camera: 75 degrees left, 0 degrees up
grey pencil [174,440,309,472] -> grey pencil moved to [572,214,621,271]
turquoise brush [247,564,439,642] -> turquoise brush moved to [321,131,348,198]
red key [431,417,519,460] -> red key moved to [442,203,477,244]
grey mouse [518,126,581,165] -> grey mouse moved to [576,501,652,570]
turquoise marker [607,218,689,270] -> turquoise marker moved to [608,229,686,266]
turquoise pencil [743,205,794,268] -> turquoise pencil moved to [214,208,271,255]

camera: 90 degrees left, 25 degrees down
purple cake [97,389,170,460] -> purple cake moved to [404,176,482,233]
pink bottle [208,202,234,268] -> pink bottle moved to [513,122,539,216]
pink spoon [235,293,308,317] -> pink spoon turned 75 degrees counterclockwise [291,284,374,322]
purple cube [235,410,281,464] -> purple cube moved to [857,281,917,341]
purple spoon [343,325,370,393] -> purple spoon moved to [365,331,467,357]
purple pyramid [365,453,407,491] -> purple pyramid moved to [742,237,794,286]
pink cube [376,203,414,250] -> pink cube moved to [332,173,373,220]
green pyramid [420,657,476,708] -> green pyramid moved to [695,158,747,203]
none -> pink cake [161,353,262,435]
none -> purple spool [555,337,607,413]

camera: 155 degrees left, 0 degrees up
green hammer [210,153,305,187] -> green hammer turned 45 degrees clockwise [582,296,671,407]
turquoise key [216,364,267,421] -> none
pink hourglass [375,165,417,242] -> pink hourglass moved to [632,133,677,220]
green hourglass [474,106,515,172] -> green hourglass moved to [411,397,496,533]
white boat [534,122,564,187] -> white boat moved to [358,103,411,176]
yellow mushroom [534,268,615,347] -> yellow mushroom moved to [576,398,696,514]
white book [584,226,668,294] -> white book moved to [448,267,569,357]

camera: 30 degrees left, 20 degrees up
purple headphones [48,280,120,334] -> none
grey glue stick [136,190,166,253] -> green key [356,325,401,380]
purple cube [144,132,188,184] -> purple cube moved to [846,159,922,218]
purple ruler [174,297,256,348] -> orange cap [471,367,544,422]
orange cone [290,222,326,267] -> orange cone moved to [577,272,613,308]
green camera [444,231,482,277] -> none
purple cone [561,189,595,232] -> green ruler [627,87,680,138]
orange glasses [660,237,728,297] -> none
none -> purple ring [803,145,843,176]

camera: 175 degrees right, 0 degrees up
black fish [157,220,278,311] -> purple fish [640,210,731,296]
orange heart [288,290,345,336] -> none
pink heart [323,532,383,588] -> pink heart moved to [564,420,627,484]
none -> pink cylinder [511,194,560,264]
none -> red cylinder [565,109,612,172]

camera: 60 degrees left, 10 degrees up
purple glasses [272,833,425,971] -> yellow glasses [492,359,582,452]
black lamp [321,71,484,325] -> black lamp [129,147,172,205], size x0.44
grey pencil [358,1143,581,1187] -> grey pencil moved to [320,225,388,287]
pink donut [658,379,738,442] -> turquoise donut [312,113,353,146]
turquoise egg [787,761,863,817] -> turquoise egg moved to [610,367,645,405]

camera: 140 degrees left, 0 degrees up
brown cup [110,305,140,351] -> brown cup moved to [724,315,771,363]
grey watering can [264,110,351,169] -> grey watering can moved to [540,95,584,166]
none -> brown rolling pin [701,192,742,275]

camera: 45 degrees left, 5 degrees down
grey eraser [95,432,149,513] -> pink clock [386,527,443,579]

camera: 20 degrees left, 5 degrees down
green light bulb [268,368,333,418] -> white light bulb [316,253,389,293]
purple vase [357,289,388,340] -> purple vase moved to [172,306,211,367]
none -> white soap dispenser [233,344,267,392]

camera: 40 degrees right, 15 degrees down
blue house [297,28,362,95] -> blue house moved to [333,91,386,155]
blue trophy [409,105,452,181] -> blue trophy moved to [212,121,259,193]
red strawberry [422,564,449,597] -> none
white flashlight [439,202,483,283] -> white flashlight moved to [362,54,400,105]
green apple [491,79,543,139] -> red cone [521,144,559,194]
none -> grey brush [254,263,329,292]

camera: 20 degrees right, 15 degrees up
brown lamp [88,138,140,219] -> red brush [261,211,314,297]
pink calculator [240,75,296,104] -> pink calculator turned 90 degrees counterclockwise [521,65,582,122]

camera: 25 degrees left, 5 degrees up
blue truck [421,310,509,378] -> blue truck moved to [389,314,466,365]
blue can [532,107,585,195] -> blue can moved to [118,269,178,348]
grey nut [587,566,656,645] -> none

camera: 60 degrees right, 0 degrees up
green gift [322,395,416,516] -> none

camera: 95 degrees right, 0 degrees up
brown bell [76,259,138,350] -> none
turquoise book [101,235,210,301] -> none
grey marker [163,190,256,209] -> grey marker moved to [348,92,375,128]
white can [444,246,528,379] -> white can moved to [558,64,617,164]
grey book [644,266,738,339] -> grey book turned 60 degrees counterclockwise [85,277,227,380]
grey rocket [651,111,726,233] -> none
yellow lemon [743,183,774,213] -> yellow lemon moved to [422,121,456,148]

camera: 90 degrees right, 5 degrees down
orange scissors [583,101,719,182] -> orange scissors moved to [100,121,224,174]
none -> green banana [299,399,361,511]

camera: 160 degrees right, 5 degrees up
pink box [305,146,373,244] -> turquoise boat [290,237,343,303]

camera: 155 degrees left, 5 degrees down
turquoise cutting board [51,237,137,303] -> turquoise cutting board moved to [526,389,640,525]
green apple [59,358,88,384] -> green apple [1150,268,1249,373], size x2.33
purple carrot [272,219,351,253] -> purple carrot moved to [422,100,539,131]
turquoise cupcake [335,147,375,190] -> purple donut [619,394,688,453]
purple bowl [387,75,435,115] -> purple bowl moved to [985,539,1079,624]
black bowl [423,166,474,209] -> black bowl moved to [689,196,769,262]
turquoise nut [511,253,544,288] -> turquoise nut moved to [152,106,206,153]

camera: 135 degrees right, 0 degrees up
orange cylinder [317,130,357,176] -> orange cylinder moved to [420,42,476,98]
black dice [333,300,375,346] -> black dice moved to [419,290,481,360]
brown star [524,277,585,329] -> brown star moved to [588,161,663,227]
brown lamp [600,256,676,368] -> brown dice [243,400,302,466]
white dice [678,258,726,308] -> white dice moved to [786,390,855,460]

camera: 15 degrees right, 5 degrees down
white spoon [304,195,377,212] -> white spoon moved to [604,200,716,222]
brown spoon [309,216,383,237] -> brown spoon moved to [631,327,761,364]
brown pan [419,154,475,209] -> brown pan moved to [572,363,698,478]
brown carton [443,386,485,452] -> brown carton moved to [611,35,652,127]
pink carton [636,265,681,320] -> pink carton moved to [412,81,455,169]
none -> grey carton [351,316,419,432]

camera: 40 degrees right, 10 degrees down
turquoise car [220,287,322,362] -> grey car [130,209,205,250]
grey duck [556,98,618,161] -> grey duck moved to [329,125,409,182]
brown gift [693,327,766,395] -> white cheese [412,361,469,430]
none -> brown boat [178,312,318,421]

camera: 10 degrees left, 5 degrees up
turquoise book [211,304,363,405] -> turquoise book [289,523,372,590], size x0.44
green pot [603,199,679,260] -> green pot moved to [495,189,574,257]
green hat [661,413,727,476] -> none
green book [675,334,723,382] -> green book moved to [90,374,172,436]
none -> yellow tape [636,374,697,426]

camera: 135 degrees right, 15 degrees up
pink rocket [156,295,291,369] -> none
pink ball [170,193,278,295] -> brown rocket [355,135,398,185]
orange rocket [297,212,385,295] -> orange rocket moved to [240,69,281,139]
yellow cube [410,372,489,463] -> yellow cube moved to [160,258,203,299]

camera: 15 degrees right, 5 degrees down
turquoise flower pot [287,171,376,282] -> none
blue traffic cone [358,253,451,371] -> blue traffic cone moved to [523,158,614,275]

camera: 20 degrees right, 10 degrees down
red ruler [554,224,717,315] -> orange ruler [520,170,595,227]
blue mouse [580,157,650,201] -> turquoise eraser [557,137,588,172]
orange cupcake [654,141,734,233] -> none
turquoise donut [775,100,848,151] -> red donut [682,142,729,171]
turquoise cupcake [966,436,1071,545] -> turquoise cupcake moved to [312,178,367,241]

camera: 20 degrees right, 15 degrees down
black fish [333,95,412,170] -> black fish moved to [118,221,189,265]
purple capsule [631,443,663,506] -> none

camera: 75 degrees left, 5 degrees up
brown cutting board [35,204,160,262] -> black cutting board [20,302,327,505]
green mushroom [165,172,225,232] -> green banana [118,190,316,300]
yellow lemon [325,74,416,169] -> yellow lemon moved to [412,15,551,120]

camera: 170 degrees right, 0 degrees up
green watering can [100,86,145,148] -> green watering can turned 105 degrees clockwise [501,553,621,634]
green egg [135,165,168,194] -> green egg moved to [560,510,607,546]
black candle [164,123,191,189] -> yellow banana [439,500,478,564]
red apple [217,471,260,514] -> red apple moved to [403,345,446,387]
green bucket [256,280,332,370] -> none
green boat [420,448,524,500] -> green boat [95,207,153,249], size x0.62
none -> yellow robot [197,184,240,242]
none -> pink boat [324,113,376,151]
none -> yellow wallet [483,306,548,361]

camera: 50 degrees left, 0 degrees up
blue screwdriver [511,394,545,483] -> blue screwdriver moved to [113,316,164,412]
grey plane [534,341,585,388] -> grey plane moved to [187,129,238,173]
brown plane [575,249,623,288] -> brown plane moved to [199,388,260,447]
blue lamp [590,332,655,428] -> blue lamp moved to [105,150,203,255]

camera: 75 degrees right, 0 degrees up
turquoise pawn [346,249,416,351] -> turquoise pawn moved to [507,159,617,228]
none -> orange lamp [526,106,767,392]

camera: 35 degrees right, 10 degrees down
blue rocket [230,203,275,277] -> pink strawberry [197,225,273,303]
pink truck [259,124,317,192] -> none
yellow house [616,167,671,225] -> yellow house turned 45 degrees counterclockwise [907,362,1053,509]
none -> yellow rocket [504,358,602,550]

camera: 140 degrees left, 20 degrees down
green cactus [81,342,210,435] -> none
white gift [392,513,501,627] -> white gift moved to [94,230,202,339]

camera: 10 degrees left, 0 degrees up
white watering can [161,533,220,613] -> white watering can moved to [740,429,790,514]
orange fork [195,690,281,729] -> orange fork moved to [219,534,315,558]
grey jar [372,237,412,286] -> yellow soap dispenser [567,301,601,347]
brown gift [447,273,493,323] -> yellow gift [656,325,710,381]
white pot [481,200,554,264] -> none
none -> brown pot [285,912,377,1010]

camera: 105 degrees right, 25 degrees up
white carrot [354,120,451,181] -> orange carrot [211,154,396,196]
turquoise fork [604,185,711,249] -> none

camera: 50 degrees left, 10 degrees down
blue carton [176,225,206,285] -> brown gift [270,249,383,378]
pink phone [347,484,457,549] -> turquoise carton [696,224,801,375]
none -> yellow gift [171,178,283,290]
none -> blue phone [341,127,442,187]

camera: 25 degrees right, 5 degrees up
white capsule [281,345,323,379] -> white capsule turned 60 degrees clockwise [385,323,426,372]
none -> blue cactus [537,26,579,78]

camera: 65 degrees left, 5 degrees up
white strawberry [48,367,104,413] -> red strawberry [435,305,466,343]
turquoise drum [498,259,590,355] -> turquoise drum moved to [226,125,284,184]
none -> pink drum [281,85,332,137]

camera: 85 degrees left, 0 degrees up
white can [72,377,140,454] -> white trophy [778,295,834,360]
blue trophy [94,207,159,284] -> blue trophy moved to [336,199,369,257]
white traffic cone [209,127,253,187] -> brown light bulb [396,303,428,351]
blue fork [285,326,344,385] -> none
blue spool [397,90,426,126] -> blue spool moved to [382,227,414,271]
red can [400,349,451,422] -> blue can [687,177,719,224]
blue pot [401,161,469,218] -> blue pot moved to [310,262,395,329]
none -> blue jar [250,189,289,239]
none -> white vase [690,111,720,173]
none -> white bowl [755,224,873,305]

□ □ □

**Exercise:** Counting only lines that contain "cylinder", say how many there are in the material above, and add nothing.

**Expected answer:** 3